§ **Work to complete**: Rewrite the entries below with every "Sunday" switched to "Monday", leaving everything else as it is.

━━━ Entries supplied ━━━

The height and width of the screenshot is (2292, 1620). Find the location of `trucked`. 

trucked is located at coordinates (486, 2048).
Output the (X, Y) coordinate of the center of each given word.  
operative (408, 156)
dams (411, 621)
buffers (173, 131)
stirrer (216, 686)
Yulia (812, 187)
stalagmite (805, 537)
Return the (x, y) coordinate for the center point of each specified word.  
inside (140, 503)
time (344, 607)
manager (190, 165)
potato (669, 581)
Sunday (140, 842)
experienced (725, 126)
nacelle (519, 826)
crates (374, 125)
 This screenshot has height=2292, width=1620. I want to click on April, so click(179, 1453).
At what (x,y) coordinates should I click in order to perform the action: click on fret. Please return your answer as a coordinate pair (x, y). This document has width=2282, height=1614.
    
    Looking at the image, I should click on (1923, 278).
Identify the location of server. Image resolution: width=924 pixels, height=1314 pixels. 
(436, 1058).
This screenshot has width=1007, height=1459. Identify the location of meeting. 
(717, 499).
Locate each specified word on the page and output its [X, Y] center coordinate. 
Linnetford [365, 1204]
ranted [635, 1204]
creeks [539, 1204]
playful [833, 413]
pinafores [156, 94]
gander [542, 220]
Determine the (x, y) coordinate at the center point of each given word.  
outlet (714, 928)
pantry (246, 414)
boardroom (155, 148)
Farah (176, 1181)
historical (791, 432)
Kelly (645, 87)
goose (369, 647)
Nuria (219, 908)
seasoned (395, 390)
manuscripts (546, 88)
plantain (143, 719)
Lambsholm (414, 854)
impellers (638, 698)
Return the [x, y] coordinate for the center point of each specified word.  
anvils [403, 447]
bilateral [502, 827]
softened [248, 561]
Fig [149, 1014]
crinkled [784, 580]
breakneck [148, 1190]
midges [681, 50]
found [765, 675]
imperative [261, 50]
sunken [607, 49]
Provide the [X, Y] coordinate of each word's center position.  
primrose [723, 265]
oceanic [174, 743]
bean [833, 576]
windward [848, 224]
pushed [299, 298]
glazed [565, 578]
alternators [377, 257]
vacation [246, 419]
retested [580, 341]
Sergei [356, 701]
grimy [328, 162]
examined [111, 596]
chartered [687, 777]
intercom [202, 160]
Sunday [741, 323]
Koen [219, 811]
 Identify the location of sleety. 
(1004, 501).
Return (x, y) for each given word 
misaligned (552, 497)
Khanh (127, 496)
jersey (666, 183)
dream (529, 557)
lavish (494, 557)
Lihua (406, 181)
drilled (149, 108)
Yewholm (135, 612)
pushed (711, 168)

━━━

§ **Solution to this task**:
The height and width of the screenshot is (2292, 1620). Find the location of `trucked`. 

trucked is located at coordinates (486, 2048).
Output the (X, Y) coordinate of the center of each given word.  
operative (408, 156)
dams (411, 621)
buffers (173, 131)
stirrer (216, 686)
Yulia (812, 187)
stalagmite (805, 537)
Return the (x, y) coordinate for the center point of each specified word.  
inside (140, 503)
time (344, 607)
manager (190, 165)
potato (669, 581)
Monday (140, 842)
experienced (725, 126)
nacelle (519, 826)
crates (374, 125)
 This screenshot has height=2292, width=1620. I want to click on April, so click(179, 1453).
At what (x,y) coordinates should I click in order to perform the action: click on fret. Please return your answer as a coordinate pair (x, y). This document has width=2282, height=1614.
    
    Looking at the image, I should click on (1923, 278).
Identify the location of server. Image resolution: width=924 pixels, height=1314 pixels. 
(436, 1058).
This screenshot has width=1007, height=1459. Identify the location of meeting. 
(717, 499).
Locate each specified word on the page and output its [X, Y] center coordinate. 
Linnetford [365, 1204]
ranted [635, 1204]
creeks [539, 1204]
playful [833, 413]
pinafores [156, 94]
gander [542, 220]
Determine the (x, y) coordinate at the center point of each given word.  
outlet (714, 928)
pantry (246, 414)
boardroom (155, 148)
Farah (176, 1181)
historical (791, 432)
Kelly (645, 87)
goose (369, 647)
Nuria (219, 908)
seasoned (395, 390)
manuscripts (546, 88)
plantain (143, 719)
Lambsholm (414, 854)
impellers (638, 698)
Return the [x, y] coordinate for the center point of each specified word.  
anvils [403, 447]
bilateral [502, 827]
softened [248, 561]
Fig [149, 1014]
crinkled [784, 580]
breakneck [148, 1190]
midges [681, 50]
found [765, 675]
imperative [261, 50]
sunken [607, 49]
Provide the [X, Y] coordinate of each word's center position.  
primrose [723, 265]
oceanic [174, 743]
bean [833, 576]
windward [848, 224]
pushed [299, 298]
glazed [565, 578]
alternators [377, 257]
vacation [246, 419]
retested [580, 341]
Sergei [356, 701]
grimy [328, 162]
examined [111, 596]
chartered [687, 777]
intercom [202, 160]
Monday [741, 323]
Koen [219, 811]
 Identify the location of sleety. 
(1004, 501).
Return (x, y) for each given word 
misaligned (552, 497)
Khanh (127, 496)
jersey (666, 183)
dream (529, 557)
lavish (494, 557)
Lihua (406, 181)
drilled (149, 108)
Yewholm (135, 612)
pushed (711, 168)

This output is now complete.